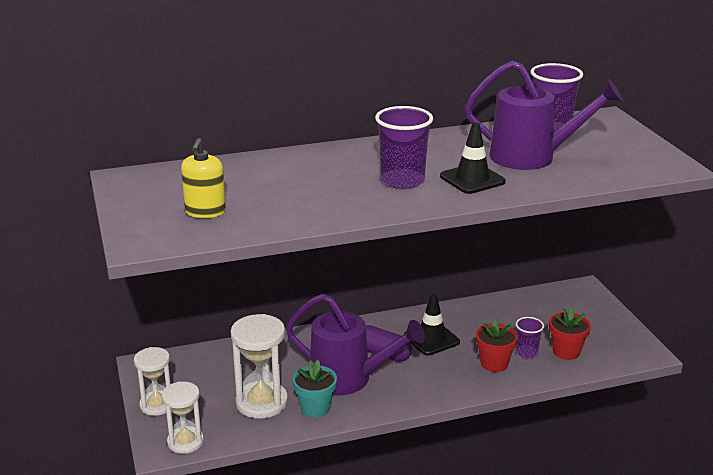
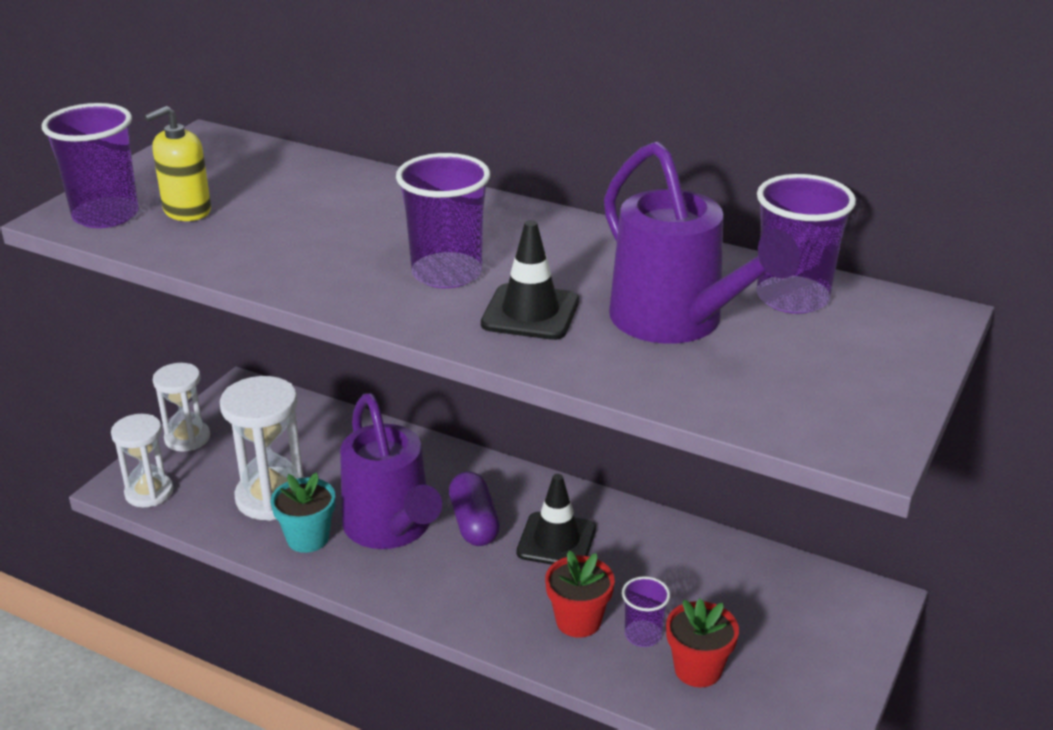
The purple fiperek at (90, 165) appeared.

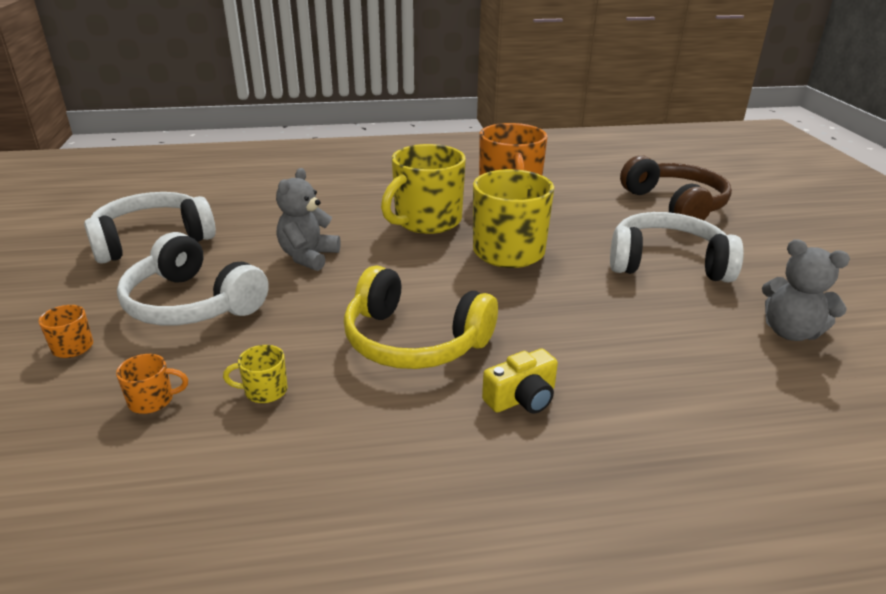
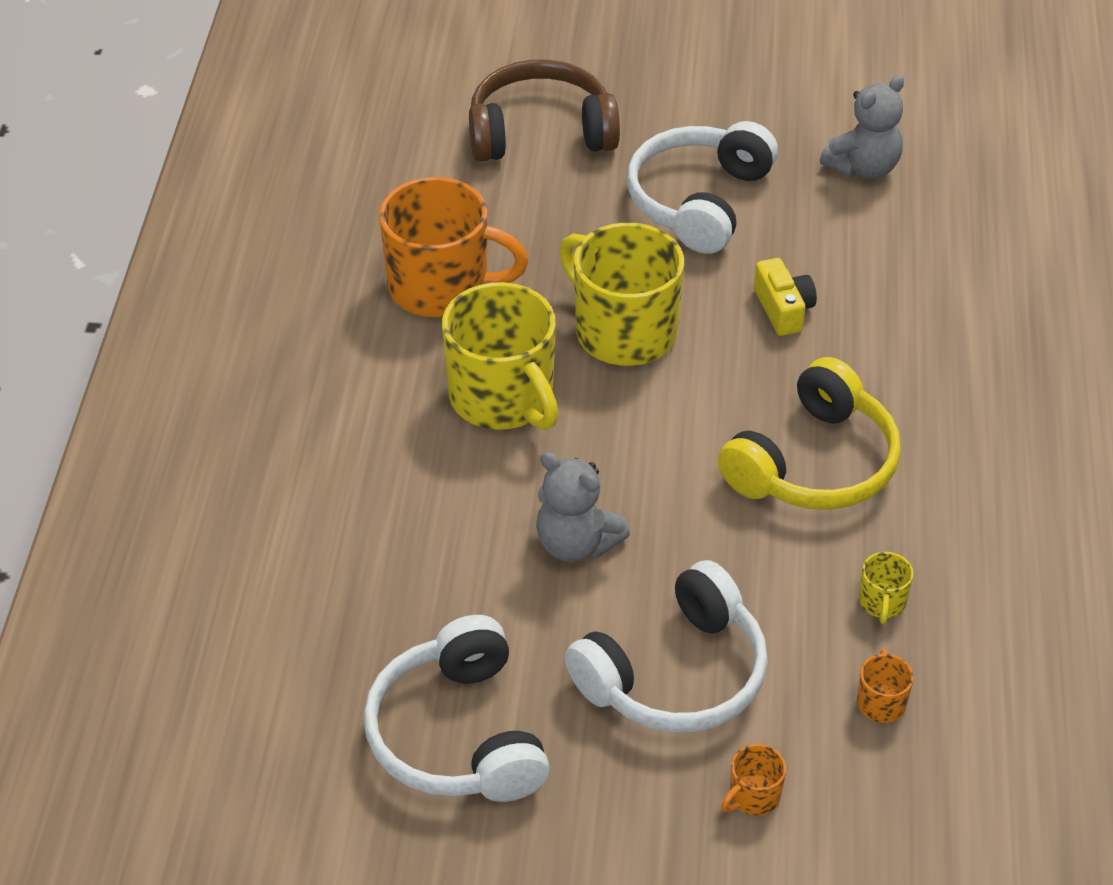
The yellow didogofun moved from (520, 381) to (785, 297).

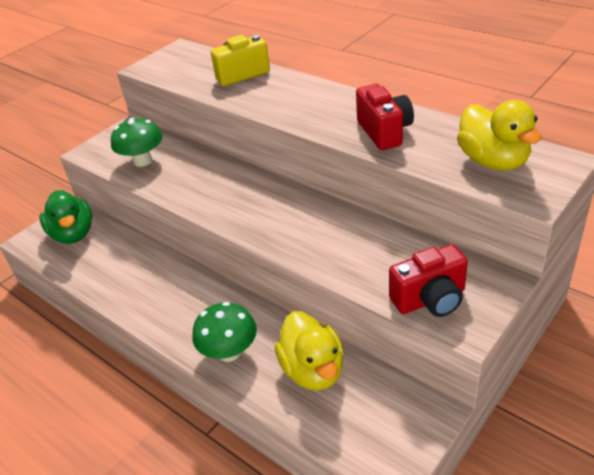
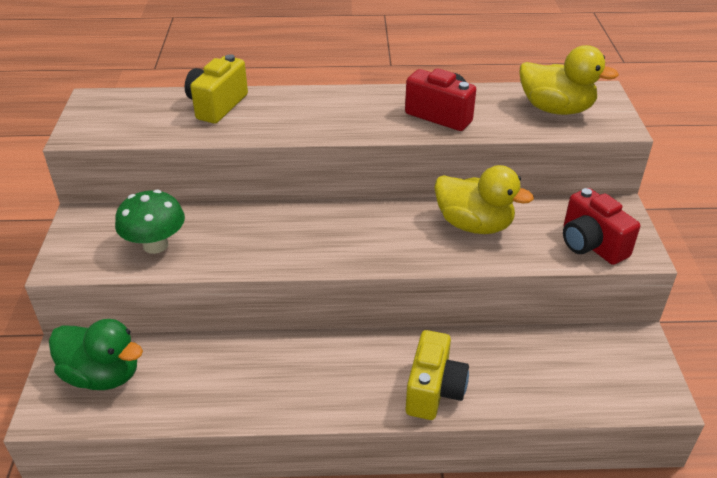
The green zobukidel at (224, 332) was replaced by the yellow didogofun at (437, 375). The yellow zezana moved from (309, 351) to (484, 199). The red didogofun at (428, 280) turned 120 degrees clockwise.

## Task to carry out
The data above should be set down again exactly, with the pictures omitted.

## Answer to this task
The purple fiperek at (90, 165) appeared.

The yellow didogofun moved from (520, 381) to (785, 297).

The green zobukidel at (224, 332) was replaced by the yellow didogofun at (437, 375). The yellow zezana moved from (309, 351) to (484, 199). The red didogofun at (428, 280) turned 120 degrees clockwise.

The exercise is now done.